Could you copy the data that follows exactly as written, but drop the pictures?

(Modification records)
----
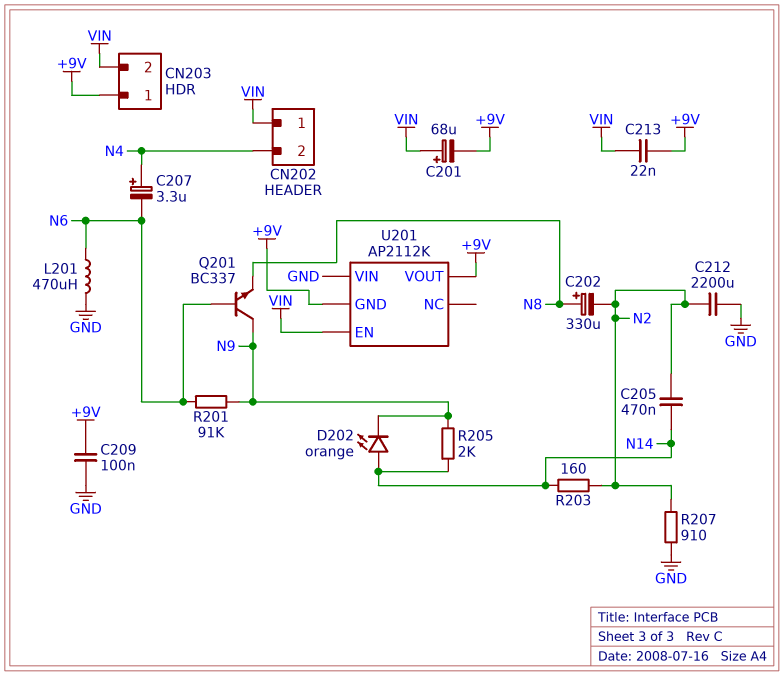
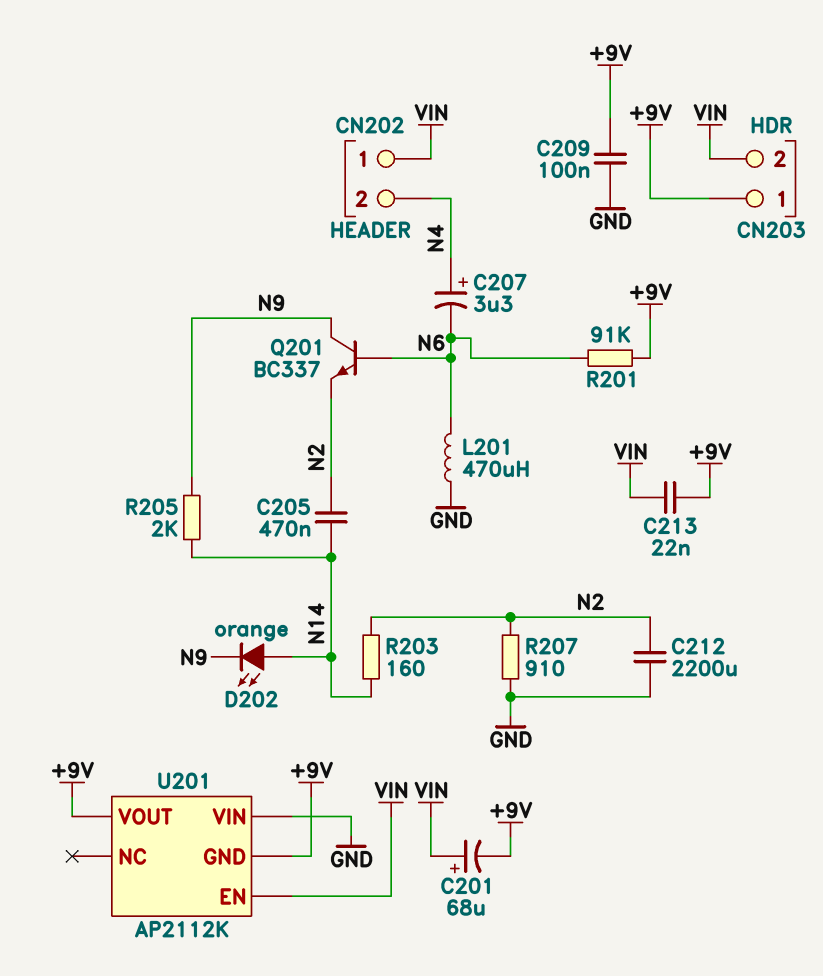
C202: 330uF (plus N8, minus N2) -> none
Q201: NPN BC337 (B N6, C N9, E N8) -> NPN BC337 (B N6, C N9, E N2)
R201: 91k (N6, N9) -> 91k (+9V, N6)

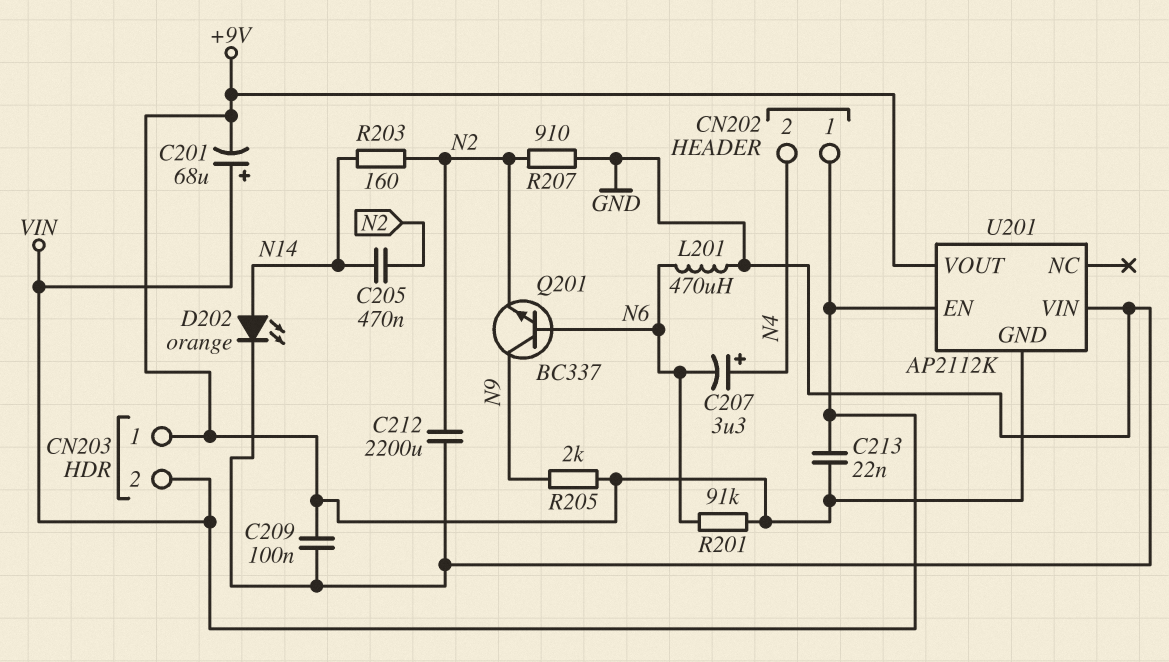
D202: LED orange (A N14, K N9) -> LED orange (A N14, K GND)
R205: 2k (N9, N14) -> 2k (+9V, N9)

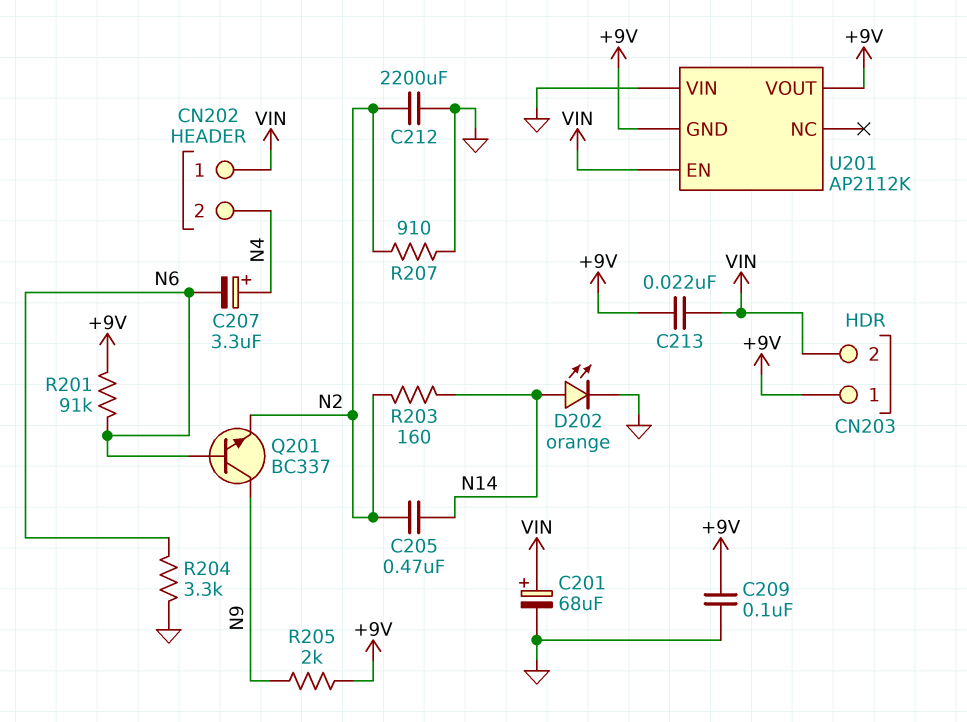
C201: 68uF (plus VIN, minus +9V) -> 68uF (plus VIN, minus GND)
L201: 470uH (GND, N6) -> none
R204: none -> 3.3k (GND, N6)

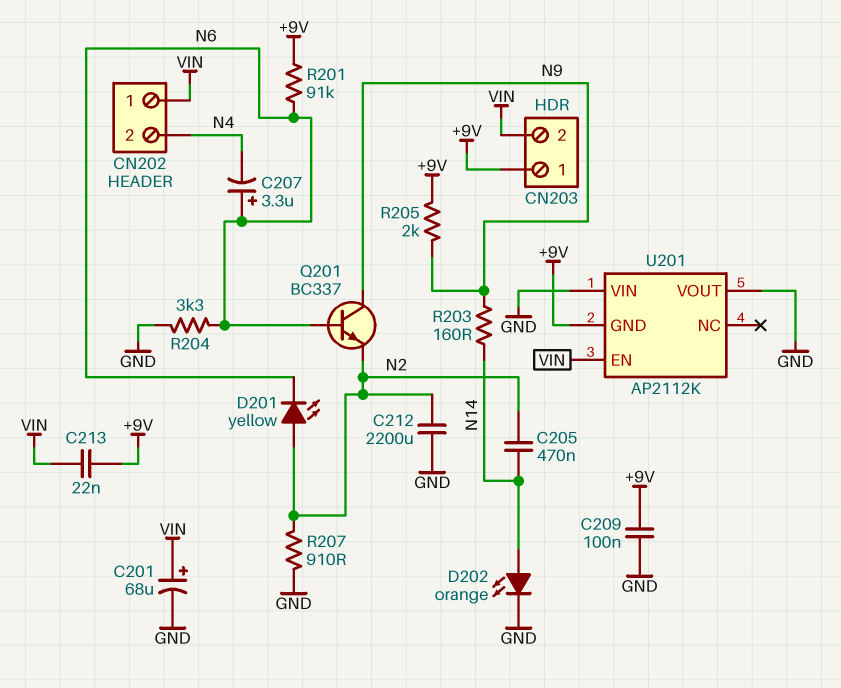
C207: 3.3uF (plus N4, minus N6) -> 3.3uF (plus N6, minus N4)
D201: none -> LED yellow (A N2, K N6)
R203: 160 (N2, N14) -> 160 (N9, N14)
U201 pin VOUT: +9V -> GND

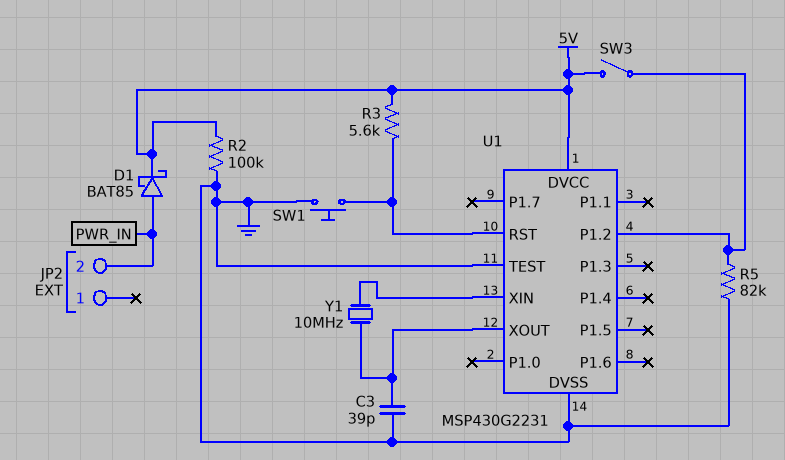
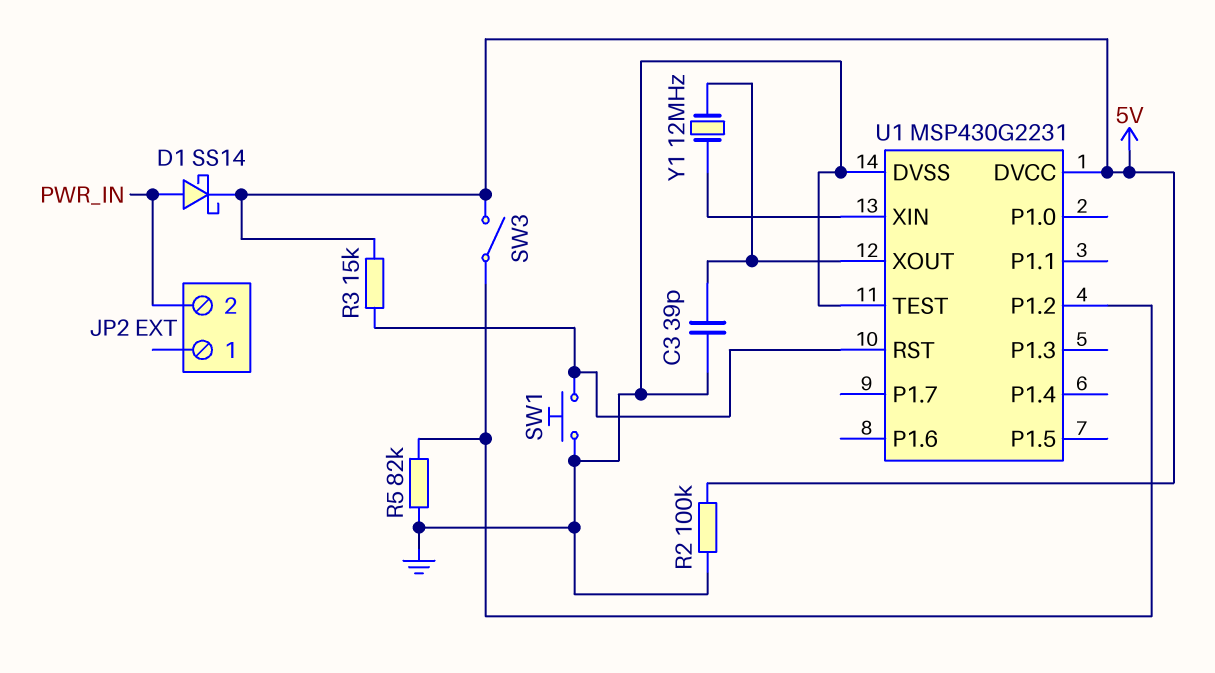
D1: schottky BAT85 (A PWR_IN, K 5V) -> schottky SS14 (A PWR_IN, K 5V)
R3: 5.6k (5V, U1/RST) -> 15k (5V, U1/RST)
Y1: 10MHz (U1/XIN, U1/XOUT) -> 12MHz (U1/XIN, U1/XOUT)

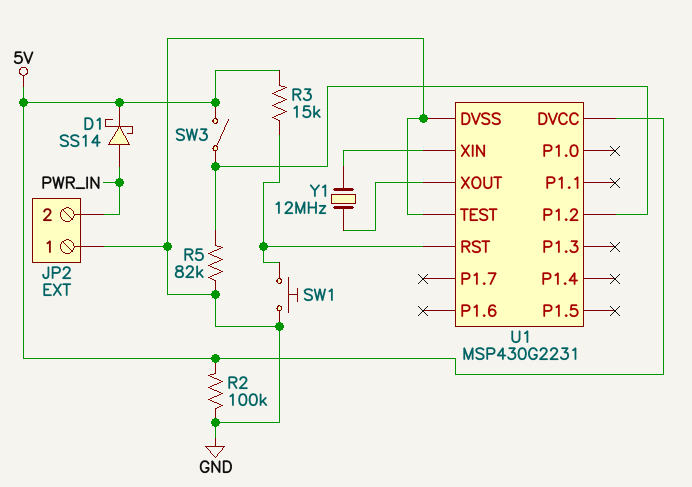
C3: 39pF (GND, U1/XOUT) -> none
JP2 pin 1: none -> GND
----
[Result for this task]
C202: 330uF (plus N8, minus N2) -> none
Q201: NPN BC337 (B N6, C N9, E N8) -> NPN BC337 (B N6, C N9, E N2)
R201: 91k (N6, N9) -> 91k (+9V, N6)

D202: LED orange (A N14, K N9) -> LED orange (A N14, K GND)
R205: 2k (N9, N14) -> 2k (+9V, N9)

C201: 68uF (plus VIN, minus +9V) -> 68uF (plus VIN, minus GND)
L201: 470uH (GND, N6) -> none
R204: none -> 3.3k (GND, N6)

C207: 3.3uF (plus N4, minus N6) -> 3.3uF (plus N6, minus N4)
D201: none -> LED yellow (A N2, K N6)
R203: 160 (N2, N14) -> 160 (N9, N14)
U201 pin VOUT: +9V -> GND

D1: schottky BAT85 (A PWR_IN, K 5V) -> schottky SS14 (A PWR_IN, K 5V)
R3: 5.6k (5V, U1/RST) -> 15k (5V, U1/RST)
Y1: 10MHz (U1/XIN, U1/XOUT) -> 12MHz (U1/XIN, U1/XOUT)

C3: 39pF (GND, U1/XOUT) -> none
JP2 pin 1: none -> GND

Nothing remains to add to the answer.